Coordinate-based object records

--- START ---

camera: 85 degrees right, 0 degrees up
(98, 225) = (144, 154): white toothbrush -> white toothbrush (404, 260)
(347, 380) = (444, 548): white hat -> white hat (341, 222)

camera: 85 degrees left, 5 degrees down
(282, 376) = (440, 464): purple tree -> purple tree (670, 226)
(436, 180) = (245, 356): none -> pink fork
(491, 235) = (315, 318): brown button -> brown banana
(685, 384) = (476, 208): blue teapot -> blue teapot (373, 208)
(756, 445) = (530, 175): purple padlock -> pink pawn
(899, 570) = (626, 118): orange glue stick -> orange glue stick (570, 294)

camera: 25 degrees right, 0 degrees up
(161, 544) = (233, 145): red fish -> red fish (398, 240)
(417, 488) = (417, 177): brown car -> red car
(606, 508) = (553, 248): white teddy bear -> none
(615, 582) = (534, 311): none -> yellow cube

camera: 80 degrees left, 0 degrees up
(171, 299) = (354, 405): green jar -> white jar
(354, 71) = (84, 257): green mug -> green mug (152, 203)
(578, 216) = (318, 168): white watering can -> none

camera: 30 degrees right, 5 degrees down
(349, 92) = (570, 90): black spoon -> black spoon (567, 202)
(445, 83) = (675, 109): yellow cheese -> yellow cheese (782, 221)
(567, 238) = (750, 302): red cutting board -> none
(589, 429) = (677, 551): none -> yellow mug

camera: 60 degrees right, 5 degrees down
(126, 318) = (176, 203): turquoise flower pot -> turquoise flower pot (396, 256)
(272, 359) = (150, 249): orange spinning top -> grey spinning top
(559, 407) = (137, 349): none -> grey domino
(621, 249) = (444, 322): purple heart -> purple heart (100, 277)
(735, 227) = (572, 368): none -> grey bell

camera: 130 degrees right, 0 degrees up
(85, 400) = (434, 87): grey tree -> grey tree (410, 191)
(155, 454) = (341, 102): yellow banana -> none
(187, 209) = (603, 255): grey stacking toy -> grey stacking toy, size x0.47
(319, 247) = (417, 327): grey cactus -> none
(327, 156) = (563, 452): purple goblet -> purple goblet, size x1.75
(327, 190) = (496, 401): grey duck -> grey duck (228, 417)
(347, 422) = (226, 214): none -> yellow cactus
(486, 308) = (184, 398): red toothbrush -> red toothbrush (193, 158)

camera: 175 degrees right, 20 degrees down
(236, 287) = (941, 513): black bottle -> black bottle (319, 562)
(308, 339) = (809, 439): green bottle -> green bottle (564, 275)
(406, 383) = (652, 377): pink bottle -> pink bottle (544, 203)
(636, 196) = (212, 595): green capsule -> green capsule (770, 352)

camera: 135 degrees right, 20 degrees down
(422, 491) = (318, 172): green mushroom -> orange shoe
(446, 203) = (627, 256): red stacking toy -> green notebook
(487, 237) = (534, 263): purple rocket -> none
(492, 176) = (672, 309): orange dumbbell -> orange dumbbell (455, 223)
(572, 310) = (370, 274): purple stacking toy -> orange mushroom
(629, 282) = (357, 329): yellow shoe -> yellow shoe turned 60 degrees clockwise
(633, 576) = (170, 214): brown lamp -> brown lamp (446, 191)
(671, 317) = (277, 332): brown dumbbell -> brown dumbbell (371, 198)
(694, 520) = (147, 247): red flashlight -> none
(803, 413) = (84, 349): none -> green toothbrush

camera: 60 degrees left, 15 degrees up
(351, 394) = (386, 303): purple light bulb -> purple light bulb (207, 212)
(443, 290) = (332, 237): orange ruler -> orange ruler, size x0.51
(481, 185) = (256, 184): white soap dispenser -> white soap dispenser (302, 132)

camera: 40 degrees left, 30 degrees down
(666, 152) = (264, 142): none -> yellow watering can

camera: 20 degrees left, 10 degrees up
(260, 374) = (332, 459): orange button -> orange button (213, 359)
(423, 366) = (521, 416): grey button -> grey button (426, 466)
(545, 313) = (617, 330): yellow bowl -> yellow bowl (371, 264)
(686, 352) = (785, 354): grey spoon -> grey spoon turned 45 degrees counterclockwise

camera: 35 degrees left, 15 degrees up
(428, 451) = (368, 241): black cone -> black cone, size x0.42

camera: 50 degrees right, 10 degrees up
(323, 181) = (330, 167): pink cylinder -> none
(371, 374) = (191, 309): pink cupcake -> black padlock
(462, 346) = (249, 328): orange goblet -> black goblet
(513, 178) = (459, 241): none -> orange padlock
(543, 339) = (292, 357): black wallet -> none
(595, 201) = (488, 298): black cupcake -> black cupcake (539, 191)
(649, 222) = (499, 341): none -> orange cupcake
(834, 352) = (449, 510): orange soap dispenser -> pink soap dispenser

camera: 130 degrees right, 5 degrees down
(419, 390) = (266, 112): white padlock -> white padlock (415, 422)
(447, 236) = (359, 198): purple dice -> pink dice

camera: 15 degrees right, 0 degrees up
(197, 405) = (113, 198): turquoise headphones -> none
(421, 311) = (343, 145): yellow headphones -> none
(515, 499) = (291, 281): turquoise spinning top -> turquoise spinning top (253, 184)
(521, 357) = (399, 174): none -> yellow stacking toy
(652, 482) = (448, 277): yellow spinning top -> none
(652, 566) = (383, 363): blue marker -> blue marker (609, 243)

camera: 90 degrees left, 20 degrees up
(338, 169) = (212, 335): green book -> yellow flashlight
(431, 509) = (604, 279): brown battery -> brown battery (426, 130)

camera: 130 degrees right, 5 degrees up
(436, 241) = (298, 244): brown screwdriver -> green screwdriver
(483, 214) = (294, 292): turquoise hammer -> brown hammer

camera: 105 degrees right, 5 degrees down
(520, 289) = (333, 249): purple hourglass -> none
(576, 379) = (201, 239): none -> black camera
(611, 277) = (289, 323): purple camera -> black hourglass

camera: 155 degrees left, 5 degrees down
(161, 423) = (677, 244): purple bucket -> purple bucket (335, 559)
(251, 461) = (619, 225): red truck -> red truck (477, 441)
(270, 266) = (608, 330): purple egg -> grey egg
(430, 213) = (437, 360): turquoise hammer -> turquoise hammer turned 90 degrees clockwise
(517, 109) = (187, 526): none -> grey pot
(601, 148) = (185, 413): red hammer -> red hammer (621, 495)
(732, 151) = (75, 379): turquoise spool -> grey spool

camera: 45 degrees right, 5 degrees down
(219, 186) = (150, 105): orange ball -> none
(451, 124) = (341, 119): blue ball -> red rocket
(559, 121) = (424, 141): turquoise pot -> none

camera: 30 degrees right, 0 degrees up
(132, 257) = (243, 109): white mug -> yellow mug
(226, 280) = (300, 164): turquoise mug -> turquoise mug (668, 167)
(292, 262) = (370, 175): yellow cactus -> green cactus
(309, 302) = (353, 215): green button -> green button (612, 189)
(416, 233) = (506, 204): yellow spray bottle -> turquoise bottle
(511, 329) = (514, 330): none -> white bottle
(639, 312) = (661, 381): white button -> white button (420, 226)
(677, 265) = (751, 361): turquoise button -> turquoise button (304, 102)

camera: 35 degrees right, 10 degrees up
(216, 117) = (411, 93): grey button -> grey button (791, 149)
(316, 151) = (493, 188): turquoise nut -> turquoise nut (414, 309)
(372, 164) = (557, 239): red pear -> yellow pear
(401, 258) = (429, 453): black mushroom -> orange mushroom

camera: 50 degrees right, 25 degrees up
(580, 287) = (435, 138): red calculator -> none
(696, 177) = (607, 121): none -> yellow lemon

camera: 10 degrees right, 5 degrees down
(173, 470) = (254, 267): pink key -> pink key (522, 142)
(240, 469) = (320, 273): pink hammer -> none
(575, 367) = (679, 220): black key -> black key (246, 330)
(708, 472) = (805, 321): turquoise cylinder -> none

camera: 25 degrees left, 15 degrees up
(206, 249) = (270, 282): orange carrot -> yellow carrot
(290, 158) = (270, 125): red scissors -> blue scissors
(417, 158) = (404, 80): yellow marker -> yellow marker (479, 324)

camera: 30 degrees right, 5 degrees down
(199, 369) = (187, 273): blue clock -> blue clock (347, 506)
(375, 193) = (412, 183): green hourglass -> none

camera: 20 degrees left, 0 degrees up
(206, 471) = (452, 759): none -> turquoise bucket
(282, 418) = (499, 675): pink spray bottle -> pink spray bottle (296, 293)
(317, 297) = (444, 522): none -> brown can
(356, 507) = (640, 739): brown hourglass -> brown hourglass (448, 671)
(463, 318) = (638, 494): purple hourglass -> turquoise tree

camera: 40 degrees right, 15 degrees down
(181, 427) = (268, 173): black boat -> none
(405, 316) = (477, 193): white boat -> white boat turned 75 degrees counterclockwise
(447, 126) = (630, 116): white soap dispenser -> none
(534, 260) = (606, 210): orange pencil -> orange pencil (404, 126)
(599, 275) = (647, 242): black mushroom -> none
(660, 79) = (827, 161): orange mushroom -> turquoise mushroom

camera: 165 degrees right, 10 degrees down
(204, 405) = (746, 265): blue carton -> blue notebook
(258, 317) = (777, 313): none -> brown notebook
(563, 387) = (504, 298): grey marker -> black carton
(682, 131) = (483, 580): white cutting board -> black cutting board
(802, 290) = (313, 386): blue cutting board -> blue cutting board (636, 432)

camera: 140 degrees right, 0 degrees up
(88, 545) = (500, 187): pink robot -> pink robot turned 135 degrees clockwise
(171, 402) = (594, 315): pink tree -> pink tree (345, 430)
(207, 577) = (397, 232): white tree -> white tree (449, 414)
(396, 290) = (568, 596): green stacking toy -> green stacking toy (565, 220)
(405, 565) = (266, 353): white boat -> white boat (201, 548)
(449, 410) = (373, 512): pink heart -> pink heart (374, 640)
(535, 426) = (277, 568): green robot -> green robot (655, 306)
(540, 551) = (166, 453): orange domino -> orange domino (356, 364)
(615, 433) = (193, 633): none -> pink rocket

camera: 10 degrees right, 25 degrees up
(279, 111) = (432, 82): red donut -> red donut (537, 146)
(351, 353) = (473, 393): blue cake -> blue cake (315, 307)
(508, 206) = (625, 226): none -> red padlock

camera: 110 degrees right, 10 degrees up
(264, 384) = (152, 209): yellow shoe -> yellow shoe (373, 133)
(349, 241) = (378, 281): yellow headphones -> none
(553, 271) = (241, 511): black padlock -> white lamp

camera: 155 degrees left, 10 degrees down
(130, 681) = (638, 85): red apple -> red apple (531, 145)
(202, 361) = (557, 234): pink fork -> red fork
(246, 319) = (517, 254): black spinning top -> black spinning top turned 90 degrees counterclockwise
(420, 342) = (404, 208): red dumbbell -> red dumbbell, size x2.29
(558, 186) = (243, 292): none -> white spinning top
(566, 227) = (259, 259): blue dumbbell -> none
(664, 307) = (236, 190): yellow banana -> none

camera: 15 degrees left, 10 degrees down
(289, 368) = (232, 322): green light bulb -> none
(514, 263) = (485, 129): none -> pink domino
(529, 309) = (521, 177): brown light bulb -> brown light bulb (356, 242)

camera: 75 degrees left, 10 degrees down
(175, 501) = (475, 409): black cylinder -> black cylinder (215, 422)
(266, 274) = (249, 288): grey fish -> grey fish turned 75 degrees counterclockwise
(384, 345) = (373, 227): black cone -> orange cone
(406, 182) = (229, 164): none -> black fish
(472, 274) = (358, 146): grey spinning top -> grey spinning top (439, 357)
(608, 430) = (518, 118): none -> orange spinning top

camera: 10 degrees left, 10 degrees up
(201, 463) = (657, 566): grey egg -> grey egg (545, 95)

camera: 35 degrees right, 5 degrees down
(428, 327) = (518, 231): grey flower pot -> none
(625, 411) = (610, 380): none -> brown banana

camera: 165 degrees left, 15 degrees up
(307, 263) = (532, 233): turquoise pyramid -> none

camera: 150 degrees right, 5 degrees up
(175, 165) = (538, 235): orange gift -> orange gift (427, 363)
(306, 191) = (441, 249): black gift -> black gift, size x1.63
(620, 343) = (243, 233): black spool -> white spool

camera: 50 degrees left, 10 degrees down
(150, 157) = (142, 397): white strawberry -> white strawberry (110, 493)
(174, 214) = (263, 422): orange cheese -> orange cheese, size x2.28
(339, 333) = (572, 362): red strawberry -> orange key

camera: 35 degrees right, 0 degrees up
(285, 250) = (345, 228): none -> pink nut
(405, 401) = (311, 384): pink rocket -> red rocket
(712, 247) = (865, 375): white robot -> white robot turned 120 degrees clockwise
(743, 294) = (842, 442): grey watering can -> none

--- END ---

YOUR OBJECTIVE
Begin at the line above that has "camera: 135 degrees right, 20 degrees down" and stop after the line that has "(629, 282) = (357, 329): yellow", copying each line exactly and adding nothing else.

TASK SOLUTION
camera: 135 degrees right, 20 degrees down
(422, 491) = (318, 172): green mushroom -> orange shoe
(446, 203) = (627, 256): red stacking toy -> green notebook
(487, 237) = (534, 263): purple rocket -> none
(492, 176) = (672, 309): orange dumbbell -> orange dumbbell (455, 223)
(572, 310) = (370, 274): purple stacking toy -> orange mushroom
(629, 282) = (357, 329): yellow shoe -> yellow shoe turned 60 degrees clockwise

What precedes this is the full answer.